- [The task] With pictures omitted, transcribe exactly the lines from the one containing "(187, 267) = (513, 226): none -> white eraser" to the end of the records below.

==========

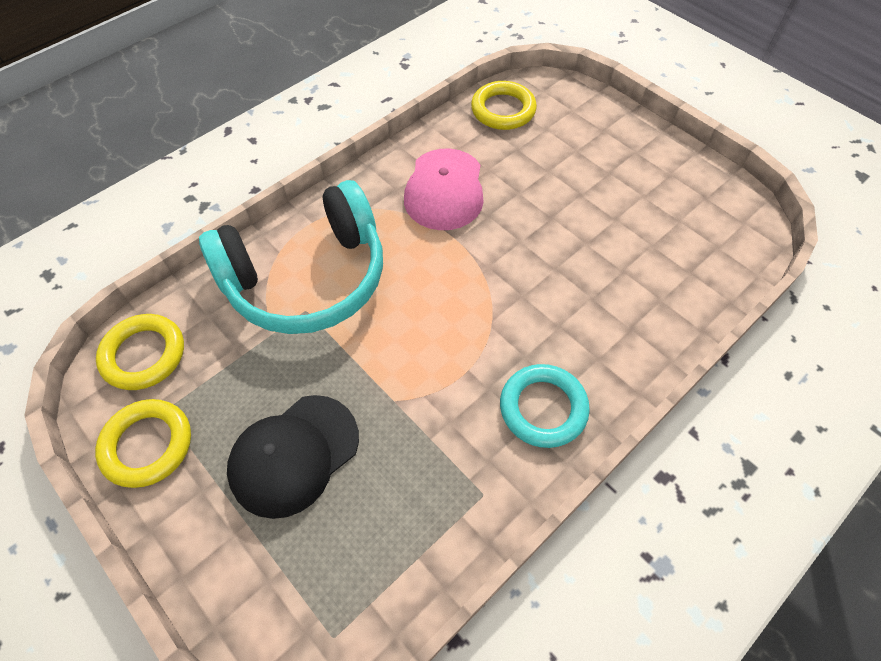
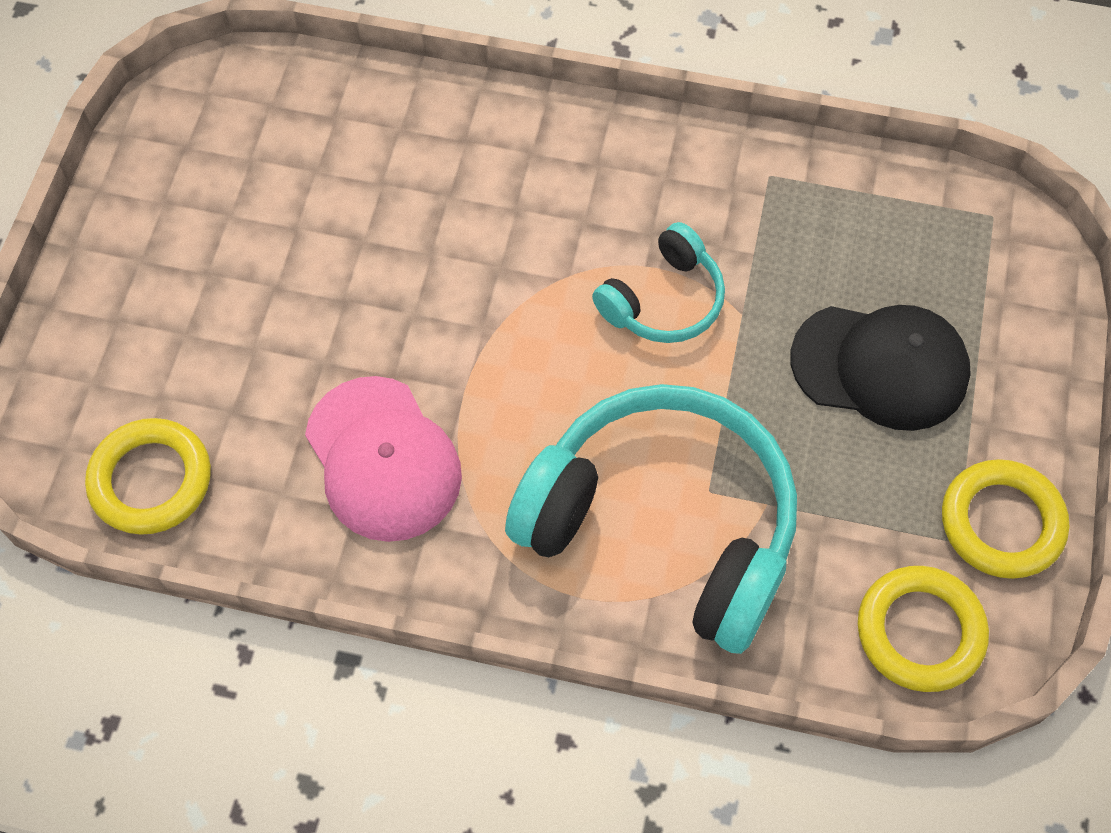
camera: 125 degrees left, 5 degrees up
(437, 364) = (663, 300): none -> turquoise headphones
(444, 189) = (383, 459): pink cap -> pink cap turned 90 degrees clockwise
(543, 408) = (634, 173): turquoise ring -> none

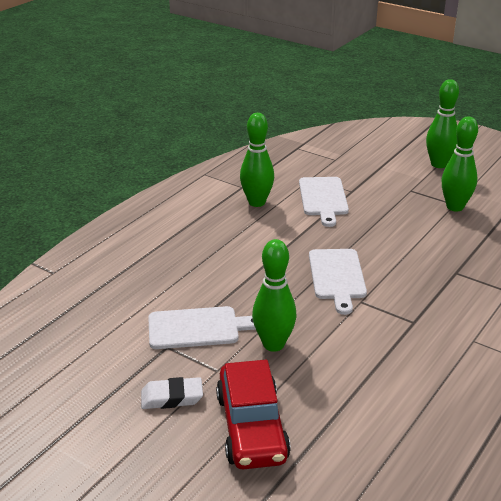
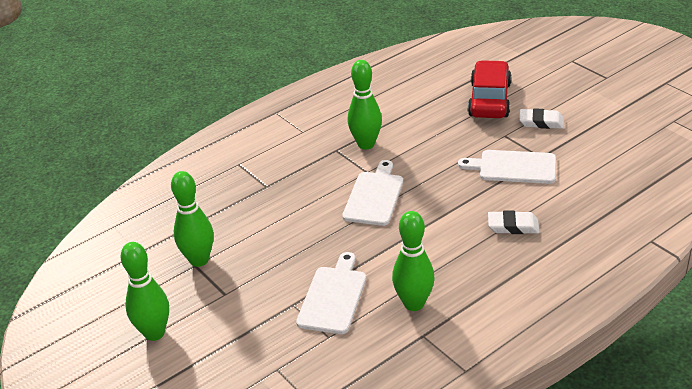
camera: 160 degrees left, 5 degrees up
(187, 267) = (513, 226): none -> white eraser
(273, 344) = (455, 147): green bowling pin -> green bowling pin (366, 144)

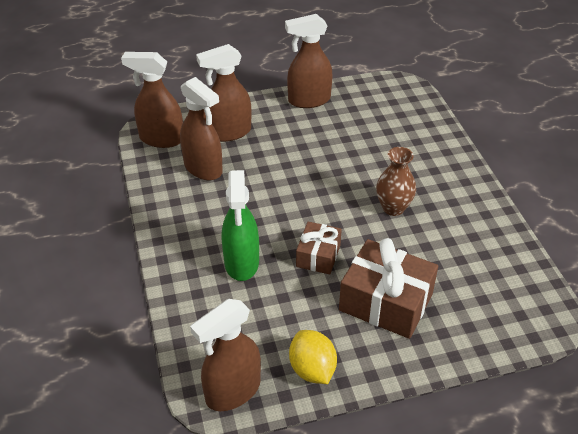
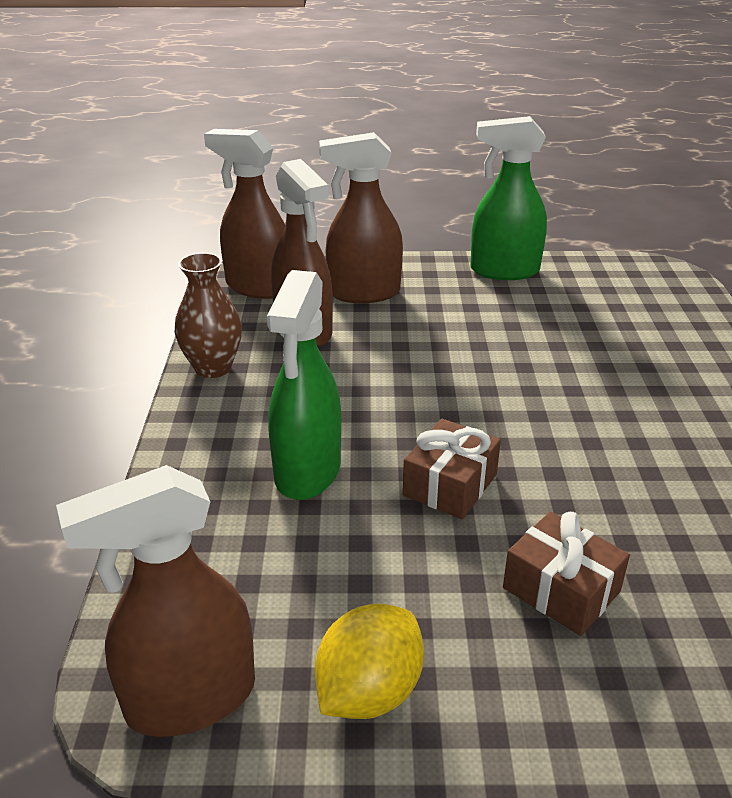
camera: 15 degrees right, 10 degrees down
(308, 100) = (504, 271): brown spray bottle -> green spray bottle
(312, 369) = (369, 691): yellow lemon -> yellow lemon turned 45 degrees clockwise
(386, 302) = (561, 590): brown gift -> brown gift, size x0.58
(393, 208) = (612, 433): brown vase -> brown vase (213, 368)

==========

- [Answer below]
(187, 267) = (513, 226): none -> white eraser
(273, 344) = (455, 147): green bowling pin -> green bowling pin (366, 144)

camera: 15 degrees right, 10 degrees down
(308, 100) = (504, 271): brown spray bottle -> green spray bottle
(312, 369) = (369, 691): yellow lemon -> yellow lemon turned 45 degrees clockwise
(386, 302) = (561, 590): brown gift -> brown gift, size x0.58
(393, 208) = (612, 433): brown vase -> brown vase (213, 368)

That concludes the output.